→ **Records supplied**:
BEGIN
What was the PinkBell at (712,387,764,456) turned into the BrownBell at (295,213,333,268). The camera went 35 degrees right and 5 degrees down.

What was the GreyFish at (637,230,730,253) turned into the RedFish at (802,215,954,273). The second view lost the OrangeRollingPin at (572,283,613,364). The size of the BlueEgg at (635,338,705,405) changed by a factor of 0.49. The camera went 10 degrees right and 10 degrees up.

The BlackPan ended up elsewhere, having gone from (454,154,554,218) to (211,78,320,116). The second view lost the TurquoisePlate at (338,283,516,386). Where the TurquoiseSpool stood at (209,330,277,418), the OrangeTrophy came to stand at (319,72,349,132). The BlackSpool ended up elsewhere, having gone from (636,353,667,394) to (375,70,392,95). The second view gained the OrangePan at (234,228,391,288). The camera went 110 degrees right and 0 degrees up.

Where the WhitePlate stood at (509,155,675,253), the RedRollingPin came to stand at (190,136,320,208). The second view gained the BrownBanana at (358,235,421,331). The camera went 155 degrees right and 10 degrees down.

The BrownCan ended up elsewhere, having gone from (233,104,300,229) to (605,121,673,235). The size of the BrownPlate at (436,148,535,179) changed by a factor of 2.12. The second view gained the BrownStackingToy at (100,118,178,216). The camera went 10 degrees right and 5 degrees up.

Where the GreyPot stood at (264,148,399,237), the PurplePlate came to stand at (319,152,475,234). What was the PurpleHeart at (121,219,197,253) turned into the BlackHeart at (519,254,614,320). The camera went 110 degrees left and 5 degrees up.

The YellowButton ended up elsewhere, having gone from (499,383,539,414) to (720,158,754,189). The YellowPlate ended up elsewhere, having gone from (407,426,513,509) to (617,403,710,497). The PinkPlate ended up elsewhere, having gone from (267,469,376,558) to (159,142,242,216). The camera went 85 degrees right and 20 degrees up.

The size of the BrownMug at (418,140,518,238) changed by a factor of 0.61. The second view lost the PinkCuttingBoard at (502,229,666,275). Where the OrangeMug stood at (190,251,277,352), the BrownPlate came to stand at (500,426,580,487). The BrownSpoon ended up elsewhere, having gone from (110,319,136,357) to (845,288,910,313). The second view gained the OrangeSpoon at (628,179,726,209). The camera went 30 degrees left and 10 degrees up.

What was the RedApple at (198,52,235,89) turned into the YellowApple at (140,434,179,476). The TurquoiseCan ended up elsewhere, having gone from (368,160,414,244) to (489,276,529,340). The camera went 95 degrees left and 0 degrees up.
END
→ **Your objective**:
This exercise calls for the entries to be restated exactly.

→ **Solution for this problem**:
What was the PinkBell at (712,387,764,456) turned into the BrownBell at (295,213,333,268). The camera went 35 degrees right and 5 degrees down.

What was the GreyFish at (637,230,730,253) turned into the RedFish at (802,215,954,273). The second view lost the OrangeRollingPin at (572,283,613,364). The size of the BlueEgg at (635,338,705,405) changed by a factor of 0.49. The camera went 10 degrees right and 10 degrees up.

The BlackPan ended up elsewhere, having gone from (454,154,554,218) to (211,78,320,116). The second view lost the TurquoisePlate at (338,283,516,386). Where the TurquoiseSpool stood at (209,330,277,418), the OrangeTrophy came to stand at (319,72,349,132). The BlackSpool ended up elsewhere, having gone from (636,353,667,394) to (375,70,392,95). The second view gained the OrangePan at (234,228,391,288). The camera went 110 degrees right and 0 degrees up.

Where the WhitePlate stood at (509,155,675,253), the RedRollingPin came to stand at (190,136,320,208). The second view gained the BrownBanana at (358,235,421,331). The camera went 155 degrees right and 10 degrees down.

The BrownCan ended up elsewhere, having gone from (233,104,300,229) to (605,121,673,235). The size of the BrownPlate at (436,148,535,179) changed by a factor of 2.12. The second view gained the BrownStackingToy at (100,118,178,216). The camera went 10 degrees right and 5 degrees up.

Where the GreyPot stood at (264,148,399,237), the PurplePlate came to stand at (319,152,475,234). What was the PurpleHeart at (121,219,197,253) turned into the BlackHeart at (519,254,614,320). The camera went 110 degrees left and 5 degrees up.

The YellowButton ended up elsewhere, having gone from (499,383,539,414) to (720,158,754,189). The YellowPlate ended up elsewhere, having gone from (407,426,513,509) to (617,403,710,497). The PinkPlate ended up elsewhere, having gone from (267,469,376,558) to (159,142,242,216). The camera went 85 degrees right and 20 degrees up.

The size of the BrownMug at (418,140,518,238) changed by a factor of 0.61. The second view lost the PinkCuttingBoard at (502,229,666,275). Where the OrangeMug stood at (190,251,277,352), the BrownPlate came to stand at (500,426,580,487). The BrownSpoon ended up elsewhere, having gone from (110,319,136,357) to (845,288,910,313). The second view gained the OrangeSpoon at (628,179,726,209). The camera went 30 degrees left and 10 degrees up.

What was the RedApple at (198,52,235,89) turned into the YellowApple at (140,434,179,476). The TurquoiseCan ended up elsewhere, having gone from (368,160,414,244) to (489,276,529,340). The camera went 95 degrees left and 0 degrees up.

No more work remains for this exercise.